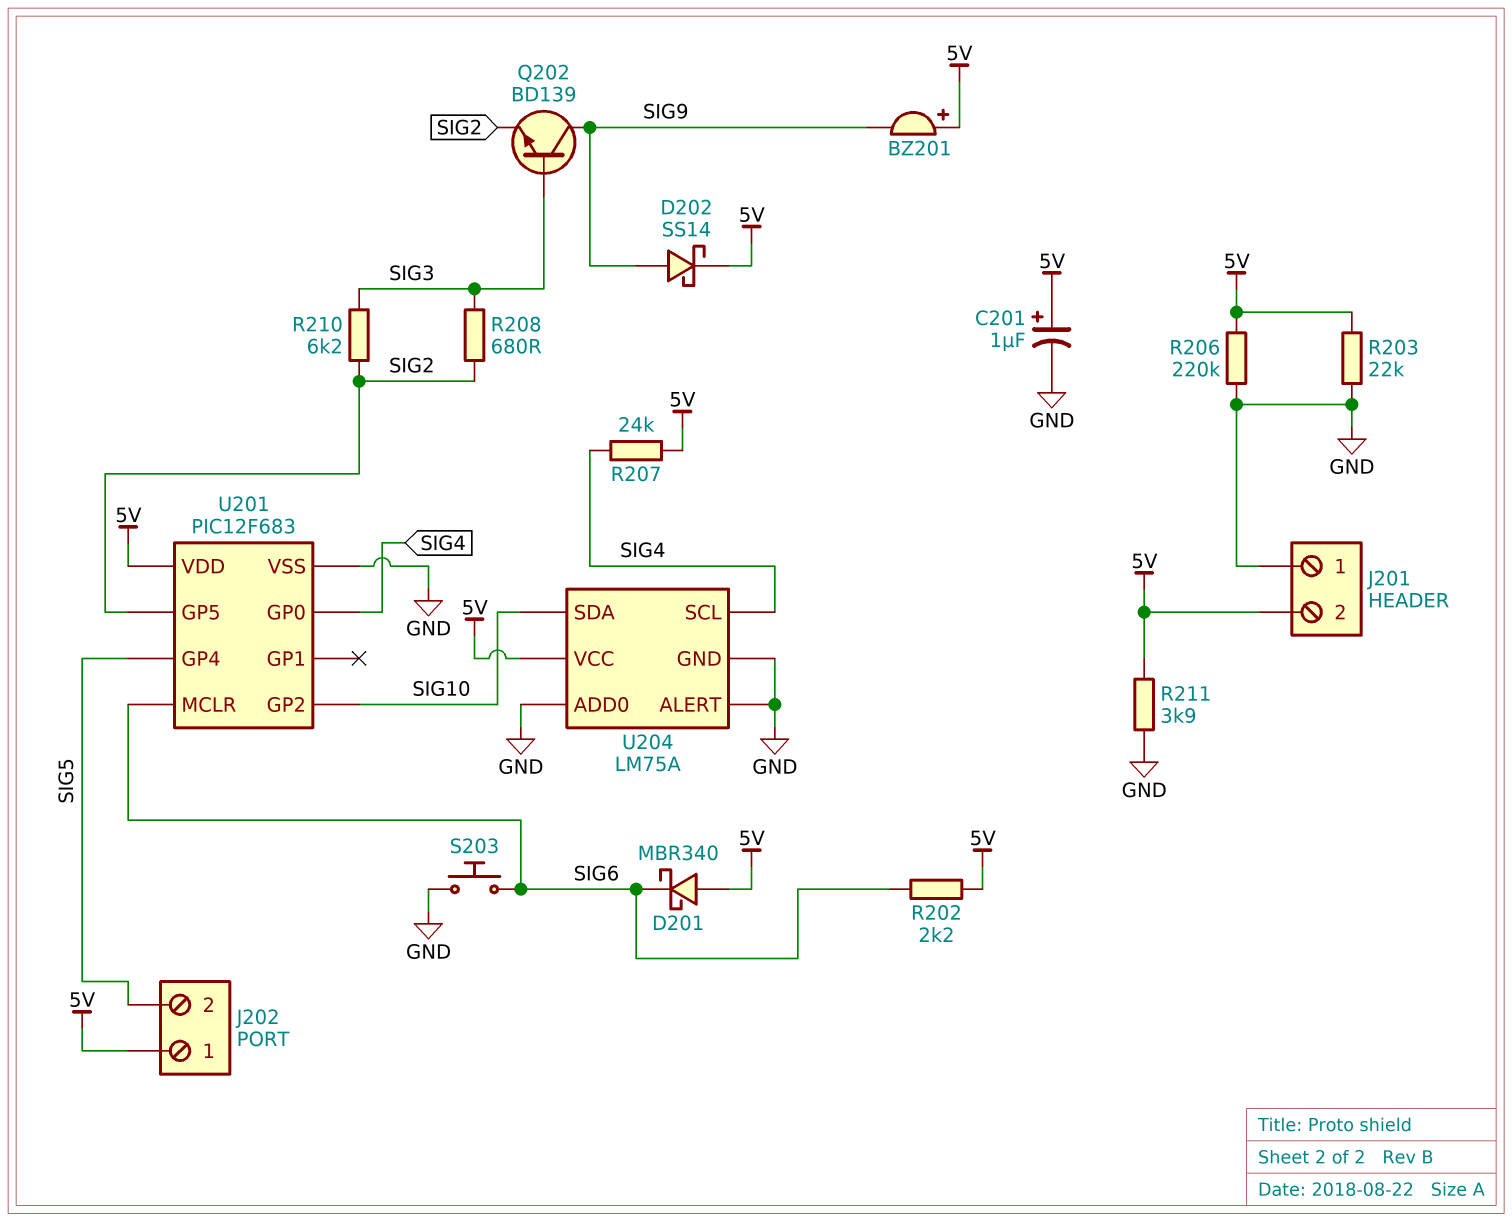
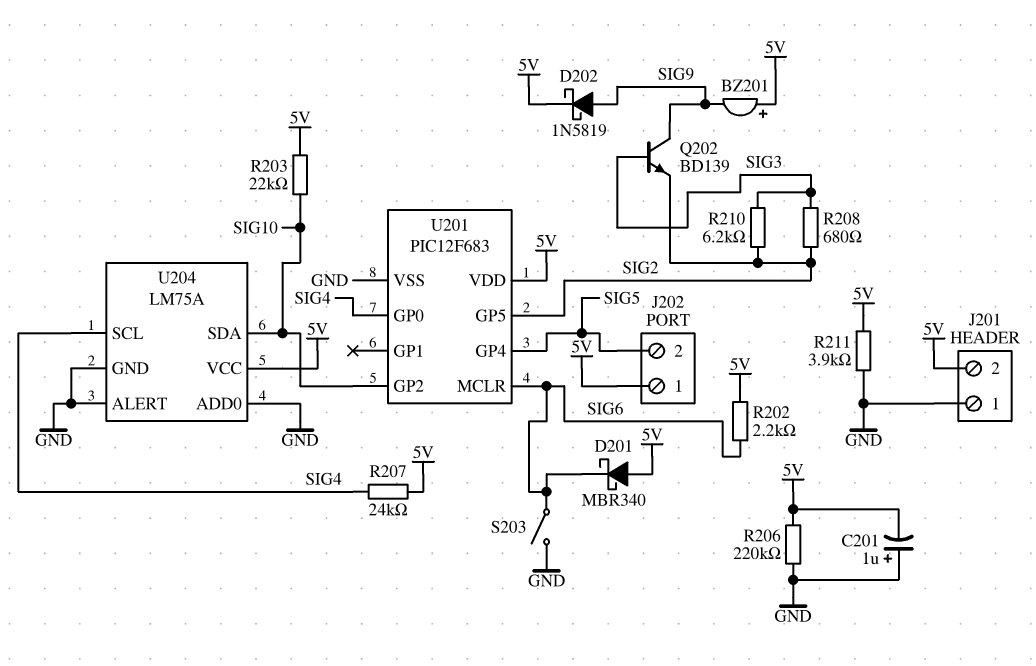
C201: 1uF (plus 5V, minus GND) -> 1uF (plus GND, minus 5V)
D202: schottky SS14 (A SIG9, K 5V) -> schottky 1N5819 (A SIG9, K 5V)
R203: 22k (5V, GND) -> 22k (5V, SIG10)
S203: button (GND, SIG6) -> switch (GND, SIG6)

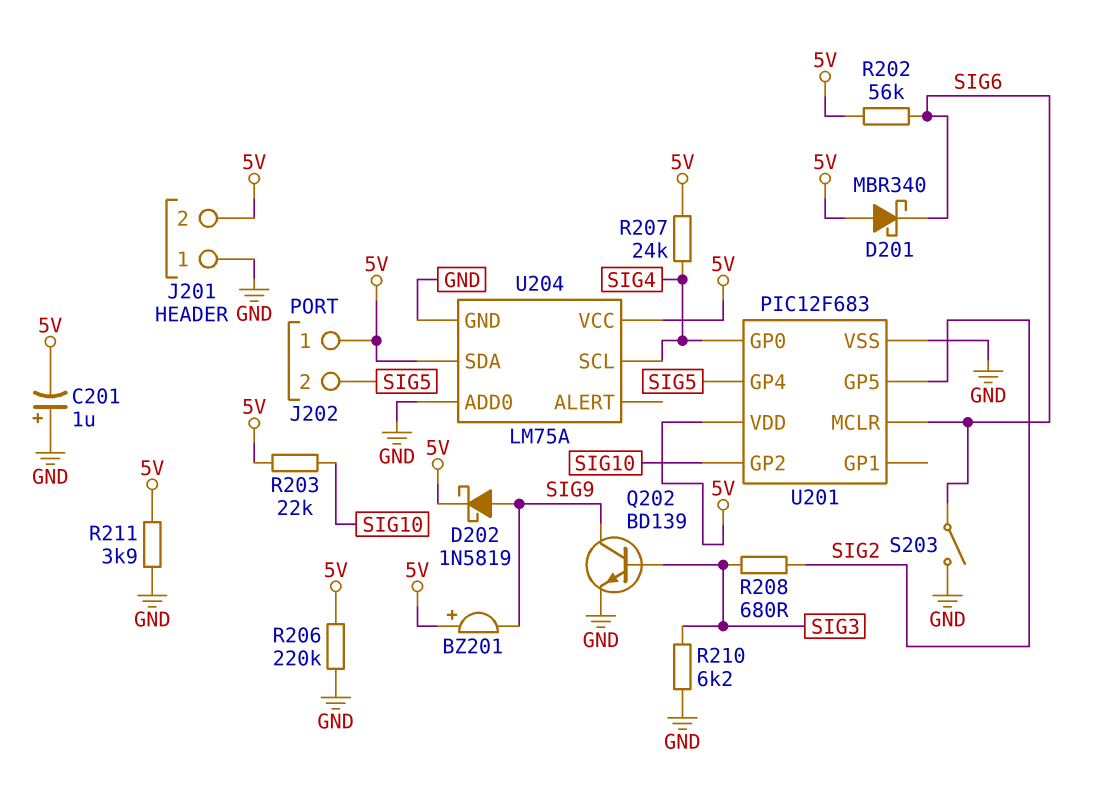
Q202: NPN BD139 (B SIG3, C SIG9, E SIG2) -> NPN BD139 (B SIG3, C SIG9, E GND)
R202: 2.2k (5V, SIG6) -> 56k (5V, SIG6)
R210: 6.2k (SIG2, SIG3) -> 6.2k (GND, SIG3)
U204 pin ALERT: GND -> none
U204 pin SDA: SIG10 -> 5V

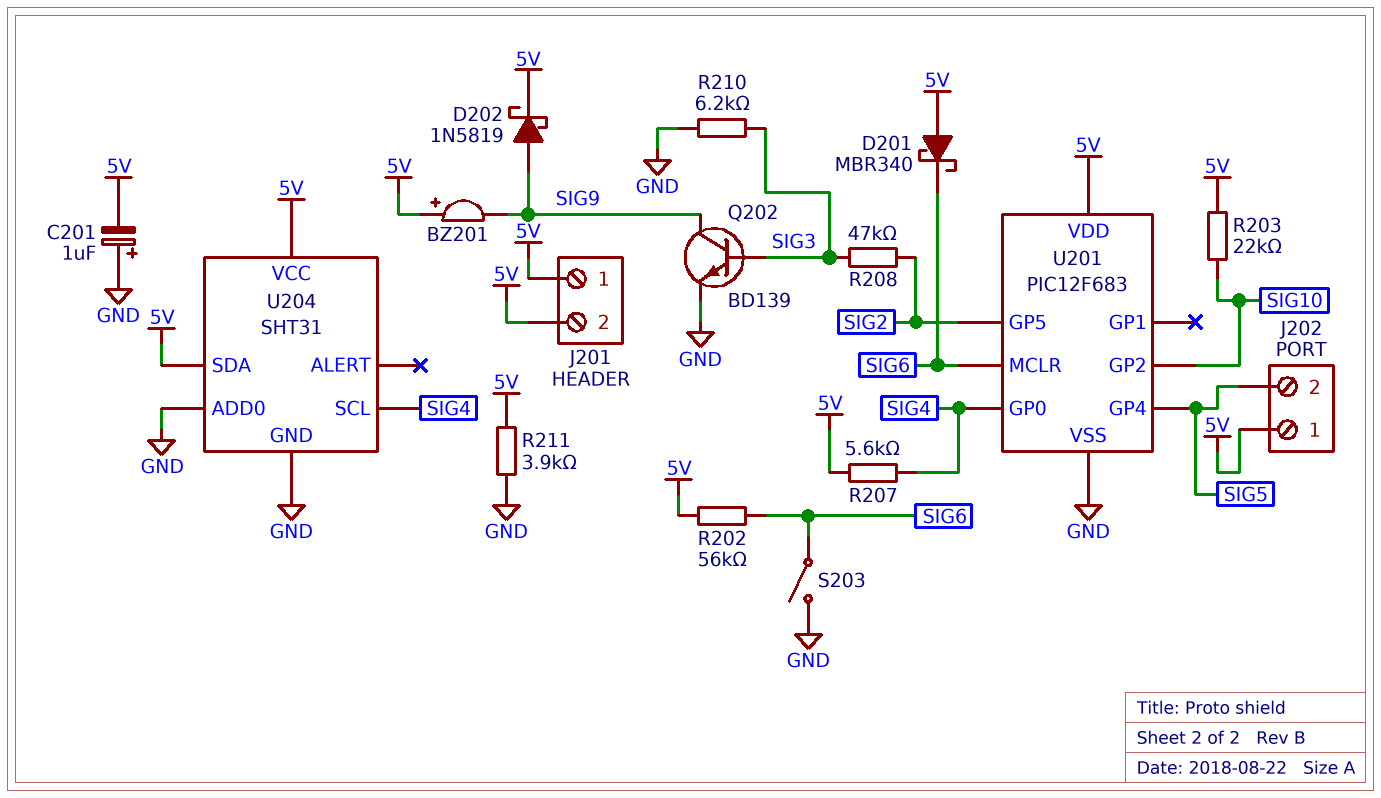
J201 pin 1: GND -> 5V
R206: 220k (5V, GND) -> none
R207: 24k (5V, SIG4) -> 5.6k (5V, SIG4)
R208: 680 (SIG2, SIG3) -> 47k (SIG2, SIG3)
U204: LM75A -> SHT31

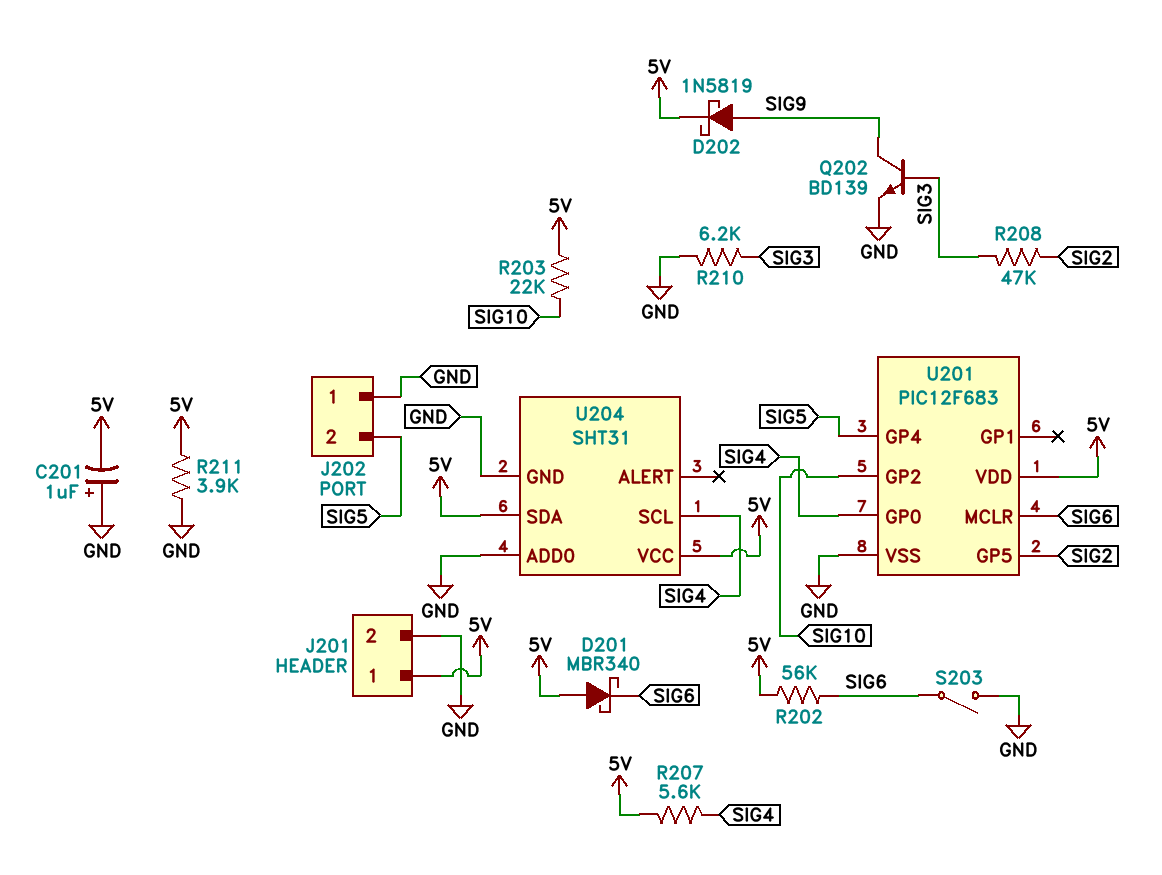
BZ201: buzzer (plus 5V, minus SIG9) -> none
J201 pin 2: 5V -> GND
J202 pin 1: 5V -> GND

What the task requires => Once you find the line that contains "R202: 2.2k (5V, SIG6) -> 56k (5V, SIG6)", reproduce it and every line after it through the end of the entries above, exactly as written, with no pictures.

Written answer =>
R202: 2.2k (5V, SIG6) -> 56k (5V, SIG6)
R210: 6.2k (SIG2, SIG3) -> 6.2k (GND, SIG3)
U204 pin ALERT: GND -> none
U204 pin SDA: SIG10 -> 5V

J201 pin 1: GND -> 5V
R206: 220k (5V, GND) -> none
R207: 24k (5V, SIG4) -> 5.6k (5V, SIG4)
R208: 680 (SIG2, SIG3) -> 47k (SIG2, SIG3)
U204: LM75A -> SHT31

BZ201: buzzer (plus 5V, minus SIG9) -> none
J201 pin 2: 5V -> GND
J202 pin 1: 5V -> GND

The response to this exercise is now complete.